Required action — Set down exactly the lines running from the one with "black house: 1 -> 3" to the last line of the listing below, both included, and skip every picture.
****
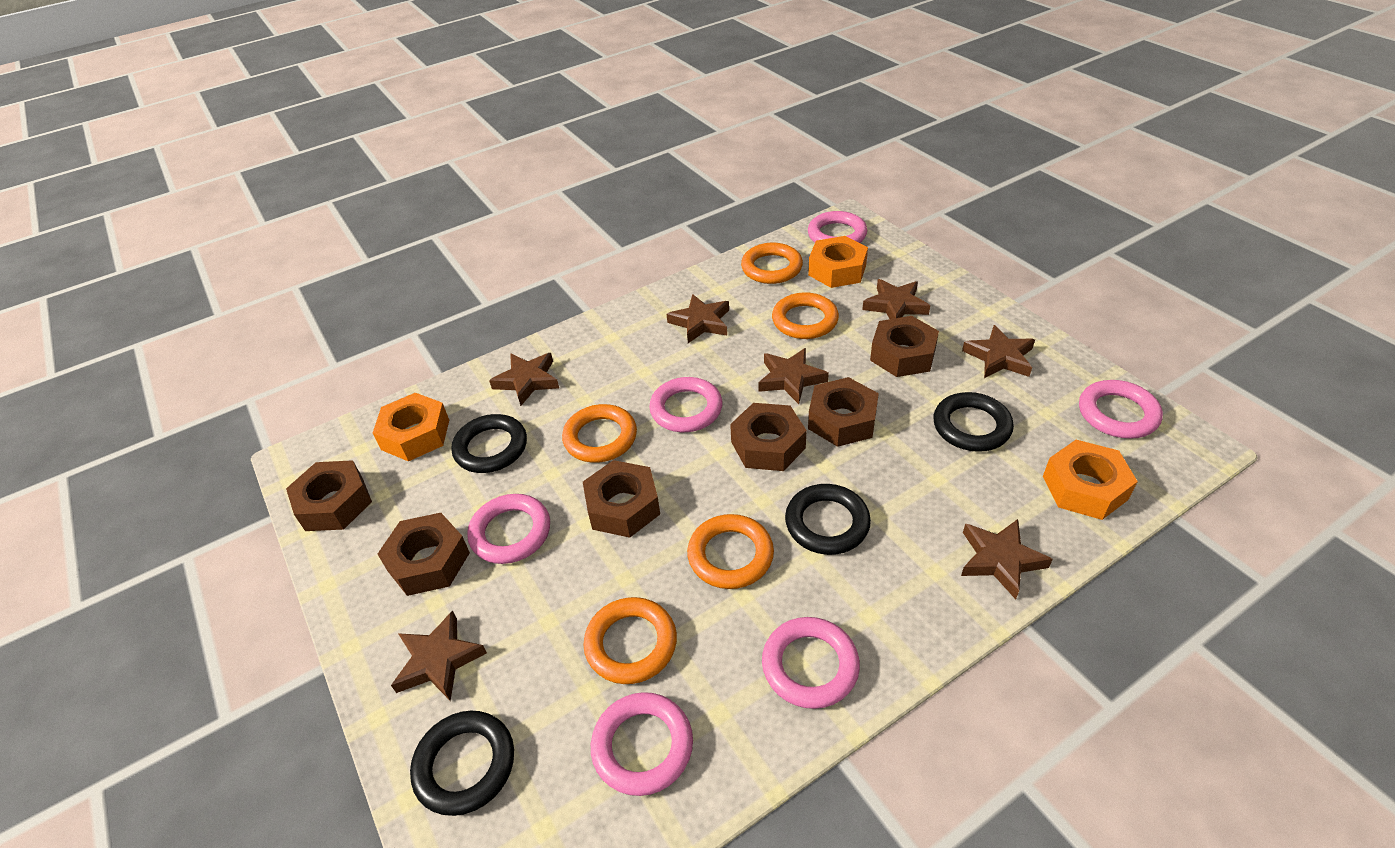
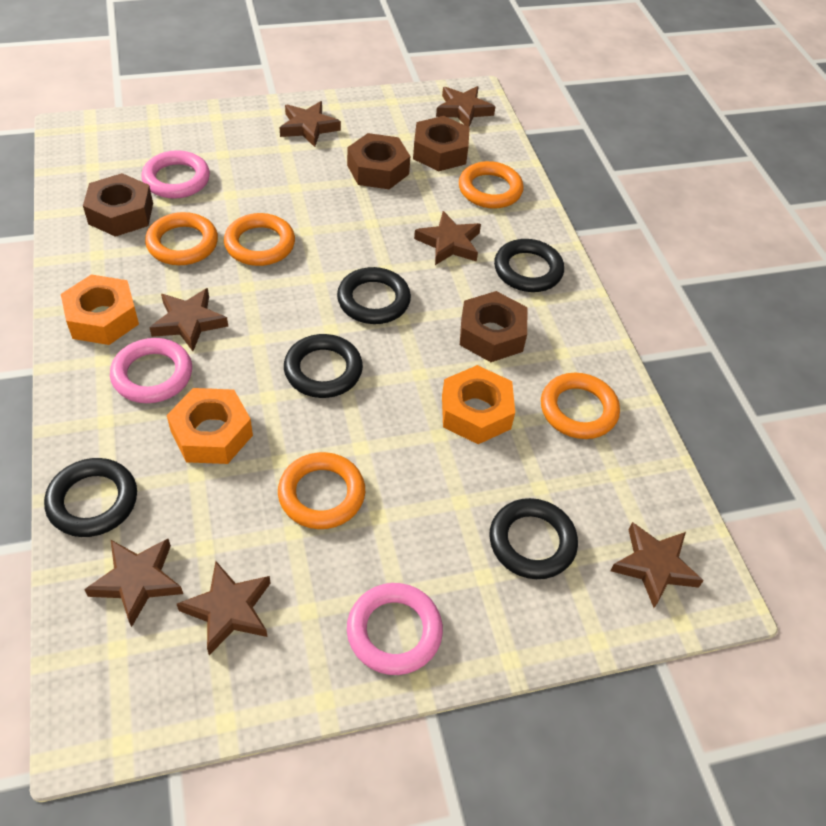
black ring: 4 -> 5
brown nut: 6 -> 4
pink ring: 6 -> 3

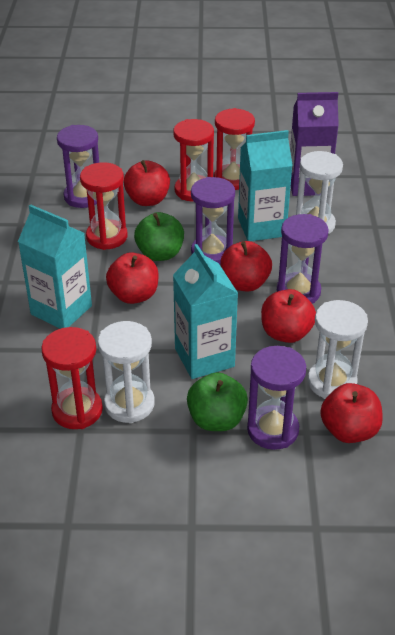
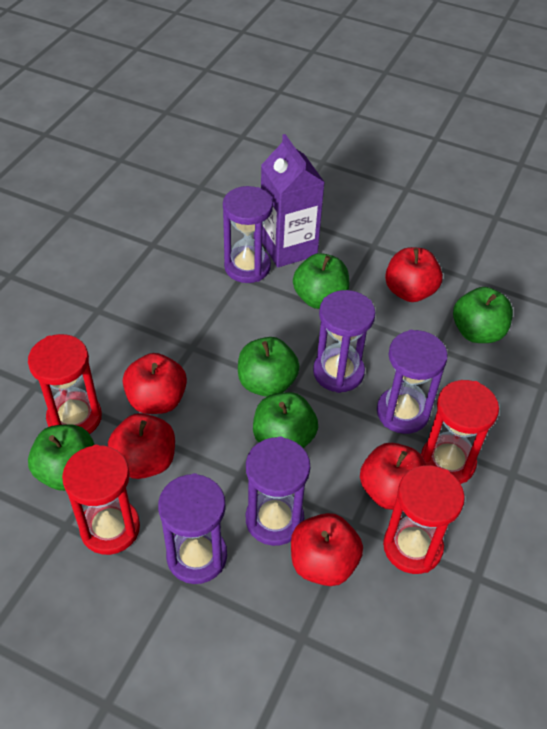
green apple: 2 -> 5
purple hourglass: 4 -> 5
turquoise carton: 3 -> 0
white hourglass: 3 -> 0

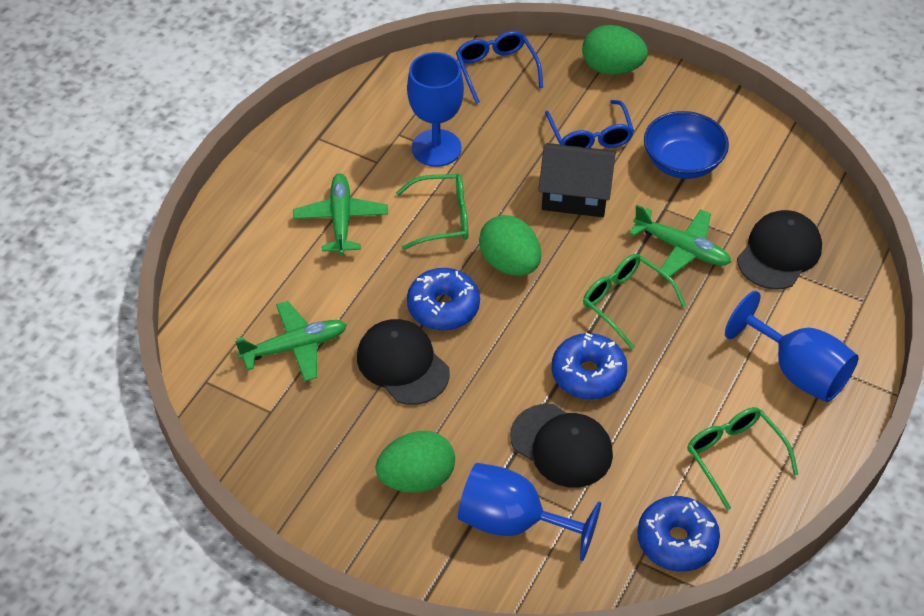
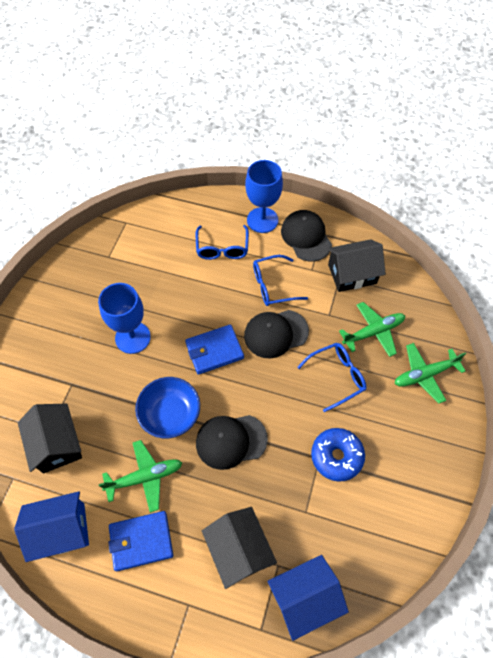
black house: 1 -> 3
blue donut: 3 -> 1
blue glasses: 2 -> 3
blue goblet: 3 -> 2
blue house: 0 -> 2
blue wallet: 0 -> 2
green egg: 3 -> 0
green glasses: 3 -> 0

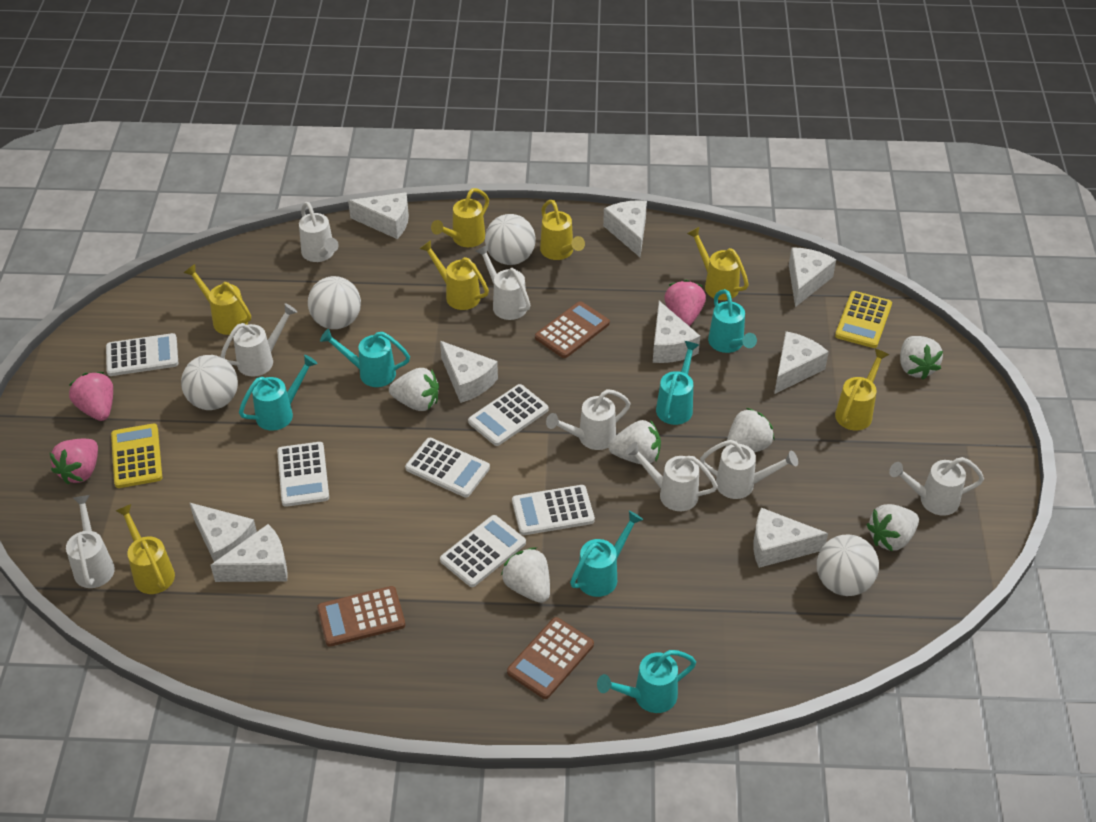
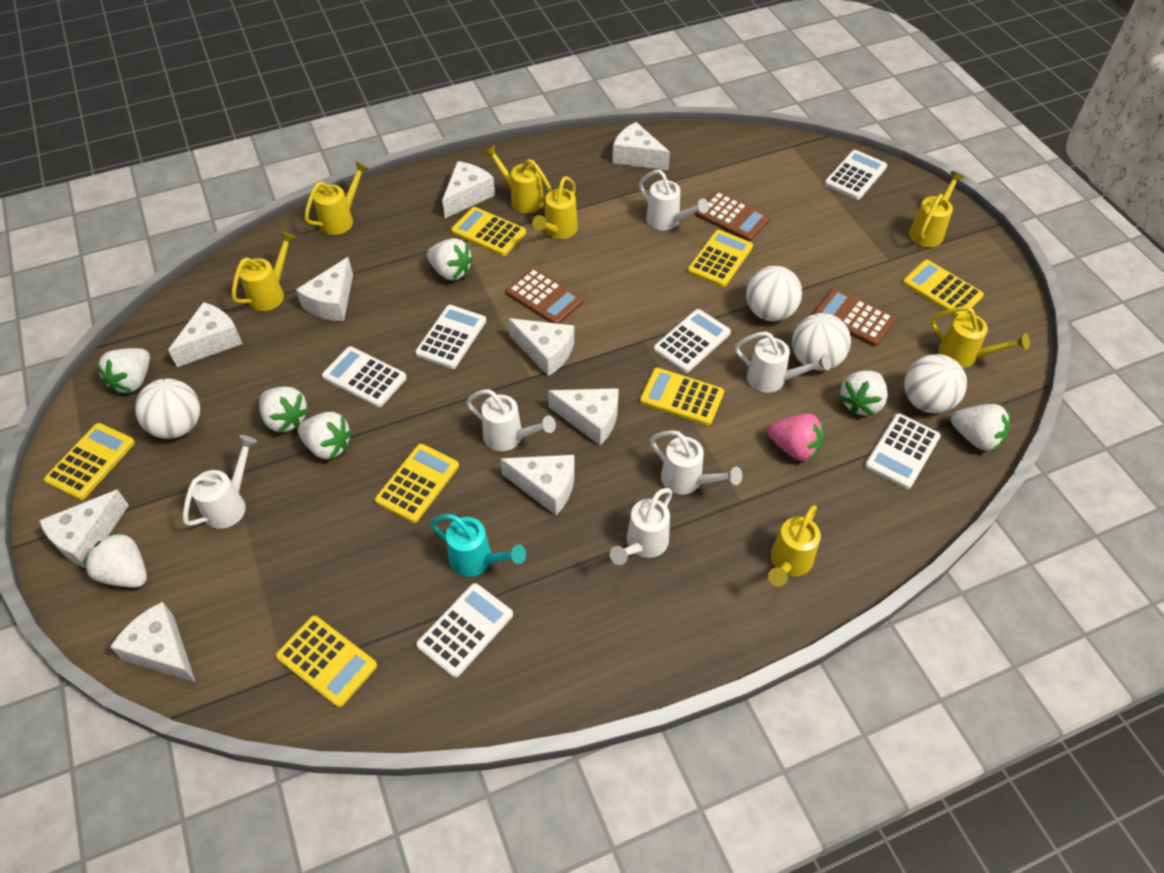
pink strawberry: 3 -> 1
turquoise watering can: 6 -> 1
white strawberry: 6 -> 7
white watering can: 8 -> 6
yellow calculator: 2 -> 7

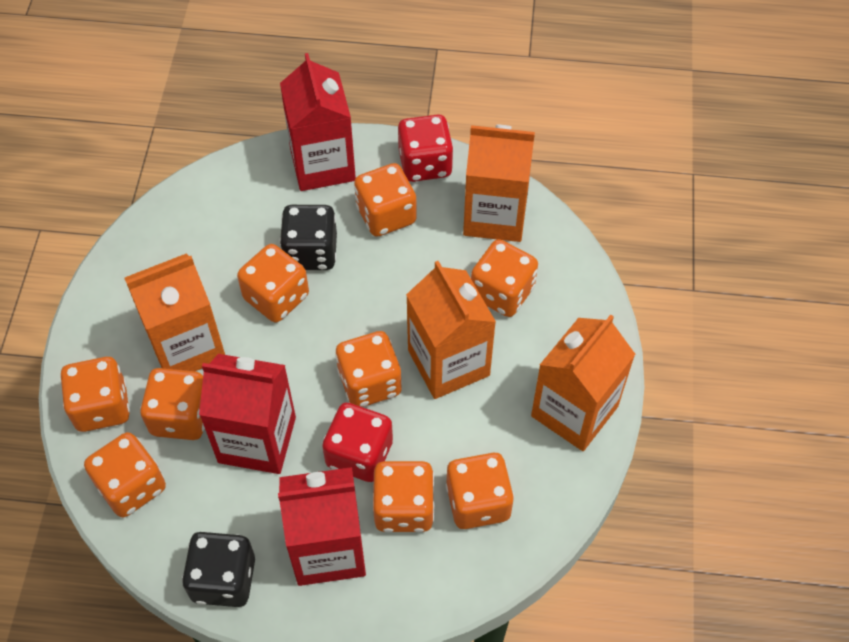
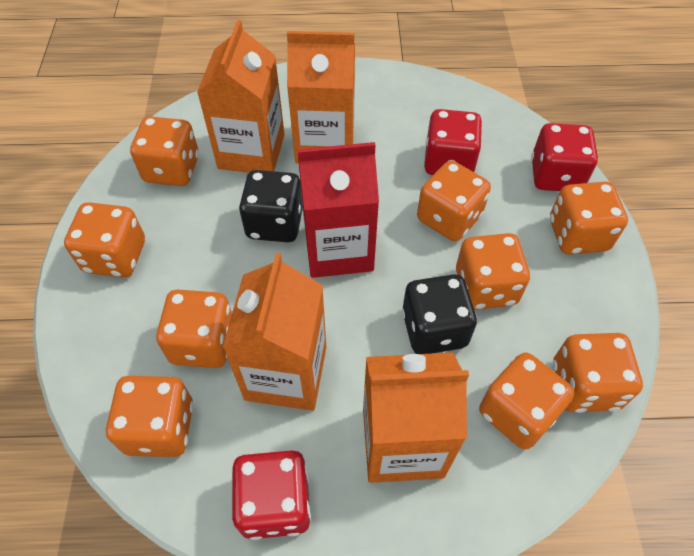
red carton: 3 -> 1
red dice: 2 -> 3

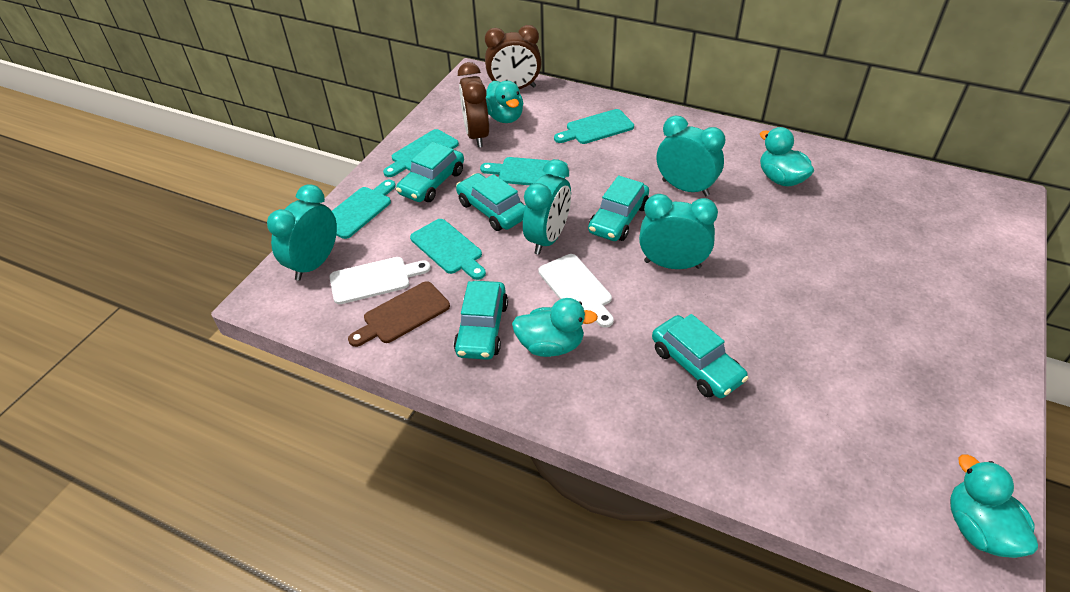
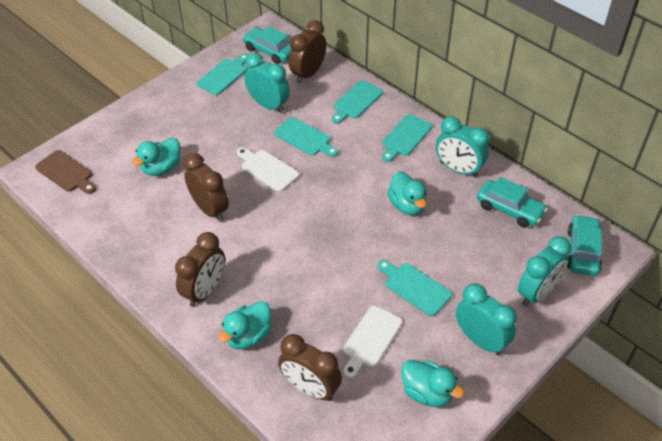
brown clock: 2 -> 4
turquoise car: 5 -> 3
****
Answer area —
black house: 1 -> 3
blue donut: 3 -> 1
blue glasses: 2 -> 3
blue goblet: 3 -> 2
blue house: 0 -> 2
blue wallet: 0 -> 2
green egg: 3 -> 0
green glasses: 3 -> 0

pink strawberry: 3 -> 1
turquoise watering can: 6 -> 1
white strawberry: 6 -> 7
white watering can: 8 -> 6
yellow calculator: 2 -> 7

red carton: 3 -> 1
red dice: 2 -> 3

brown clock: 2 -> 4
turquoise car: 5 -> 3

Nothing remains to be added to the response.